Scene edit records
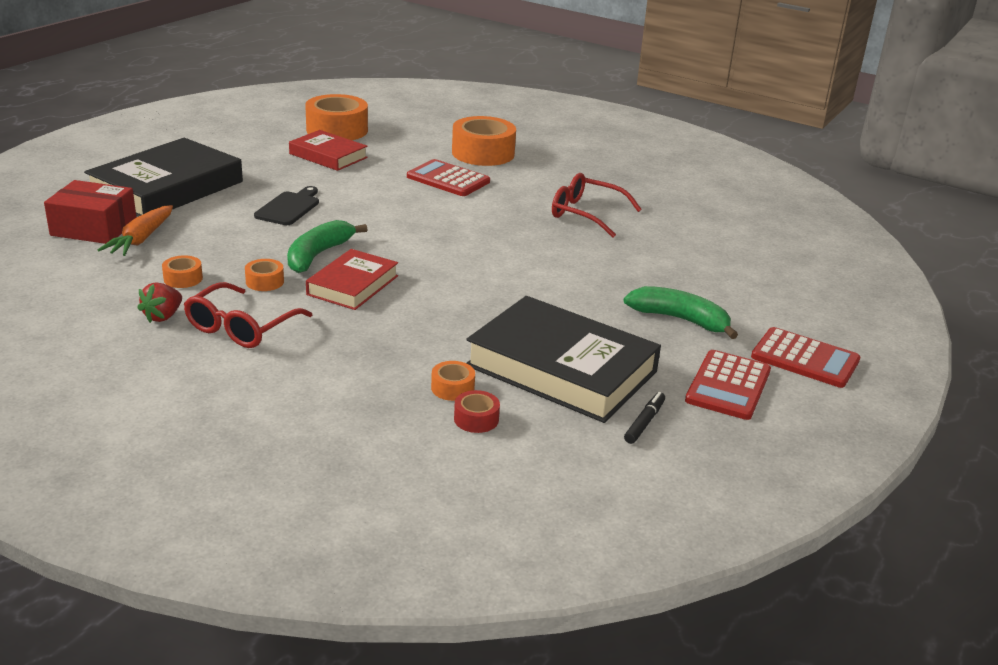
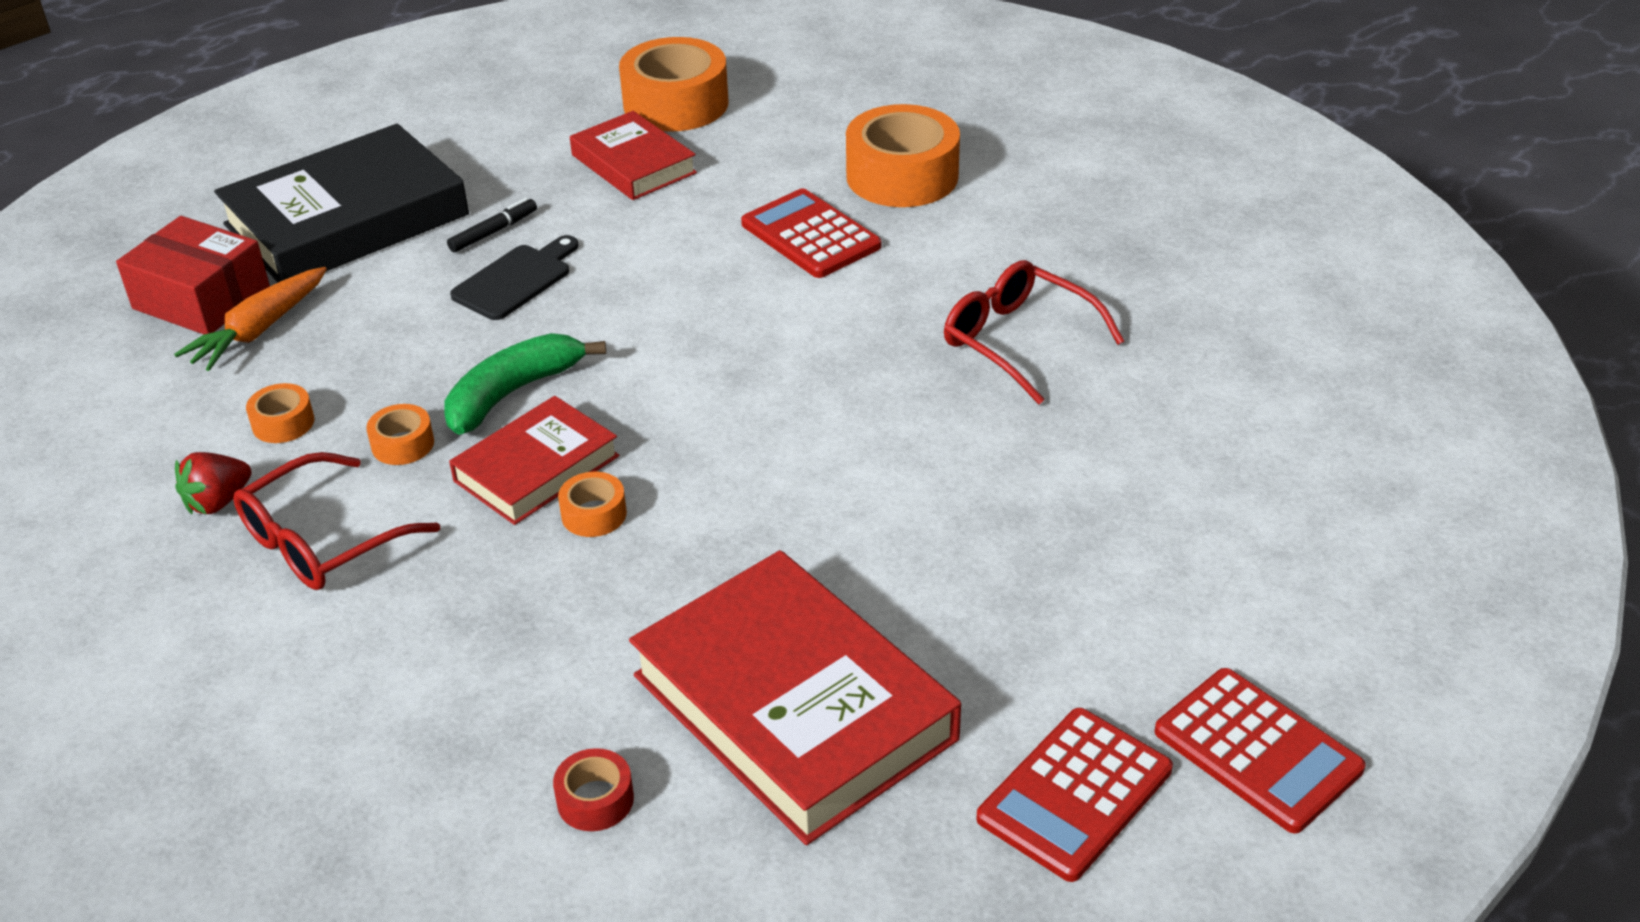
camera: 20 degrees right, 10 degrees up
(452, 388) = (590, 724): orange tape -> orange tape (594, 514)
(561, 368) = (794, 707): black book -> red book
(644, 422) = (877, 856): black marker -> black marker (493, 232)
(680, 319) = (1065, 620): green banana -> none

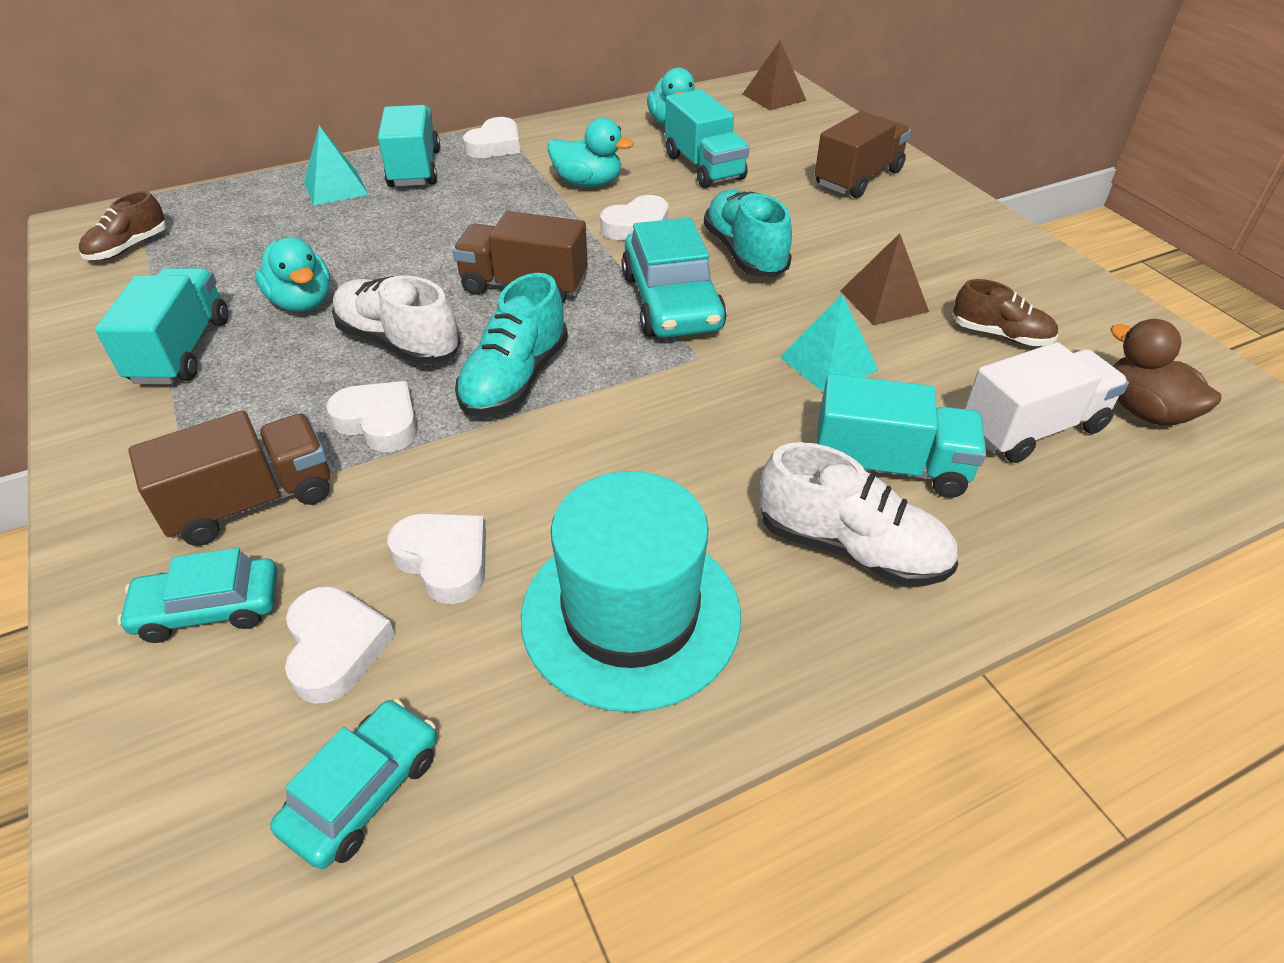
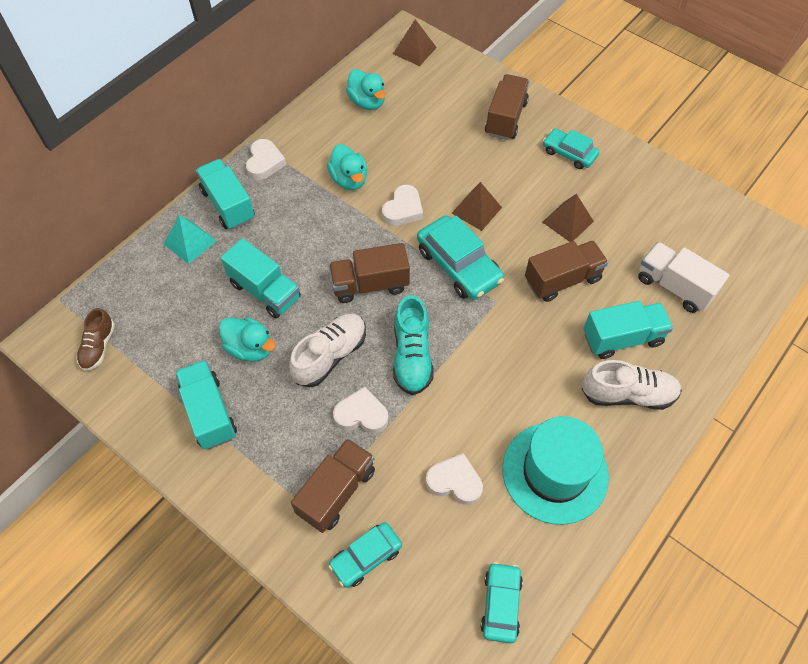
camera: 25 degrees left, 15 degrees up
(335, 648) = (439, 548): white heart -> none
(399, 342) = (330, 356): white shoe -> white shoe turned 120 degrees clockwise
(588, 183) = (349, 180): turquoise duck -> turquoise duck turned 75 degrees clockwise
(704, 167) = (410, 139): turquoise truck -> turquoise truck (265, 291)
(745, 253) = (476, 210): turquoise shoe -> brown pyramid
(828, 363) = (562, 280): turquoise pyramid -> brown truck
(934, 232) = (569, 153): none -> turquoise car
(1000, 335) = (635, 225): brown shoe -> none
(1032, 428) = (674, 287): white truck -> white truck turned 90 degrees counterclockwise
(1144, 411) = (718, 254): brown duck -> none

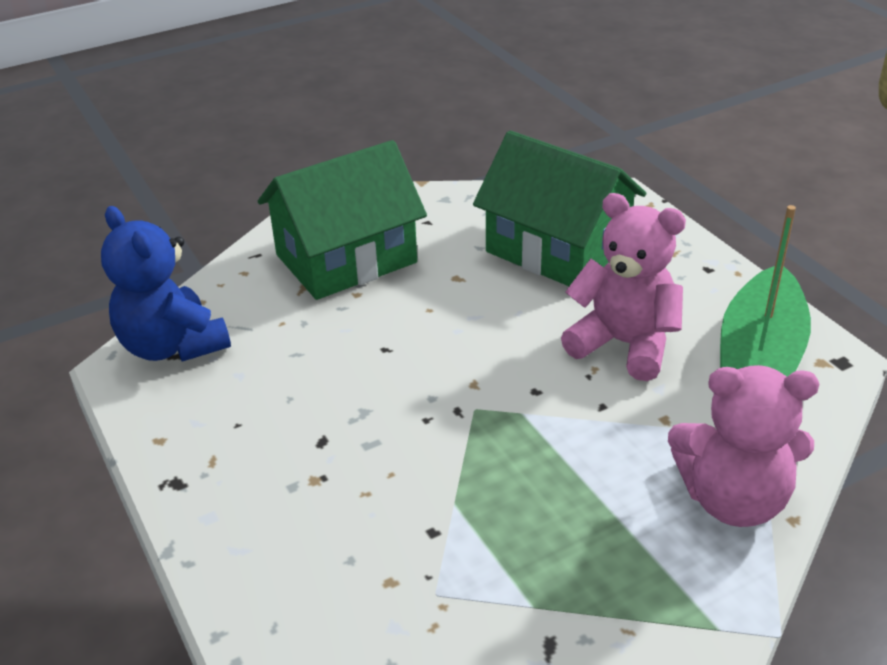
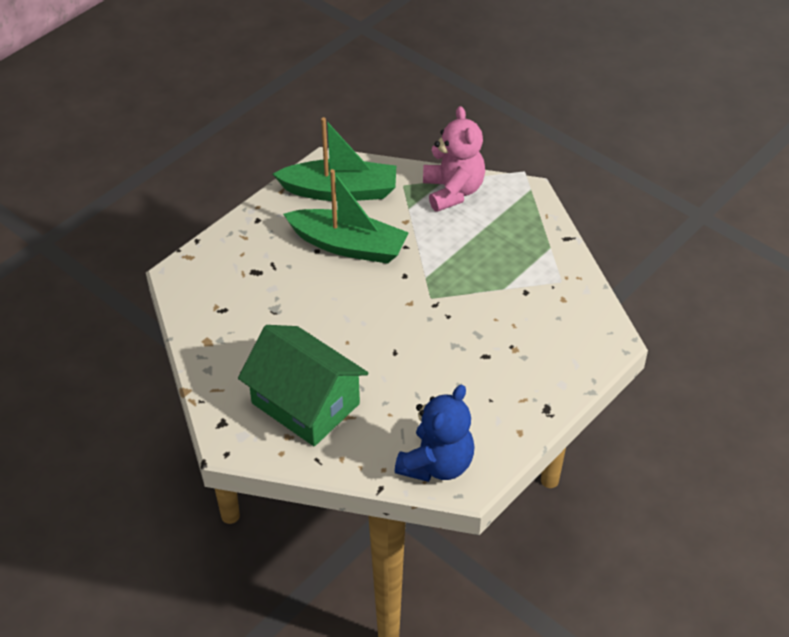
camera: 110 degrees left, 10 degrees up
(557, 249) = (258, 293): green house -> none
(624, 344) = (348, 246): pink teddy bear -> green boat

• _ABOUT THIS EXERCISE_: Retype the lines above exactly as they appear, from the line containing "(745, 253) = (476, 210): turquoise" through the line containing "camera: 110 degrees left, 10 degrees up", and leave out any pictures.

• _RESPONSE TO THIS EXERCISE_:
(745, 253) = (476, 210): turquoise shoe -> brown pyramid
(828, 363) = (562, 280): turquoise pyramid -> brown truck
(934, 232) = (569, 153): none -> turquoise car
(1000, 335) = (635, 225): brown shoe -> none
(1032, 428) = (674, 287): white truck -> white truck turned 90 degrees counterclockwise
(1144, 411) = (718, 254): brown duck -> none

camera: 110 degrees left, 10 degrees up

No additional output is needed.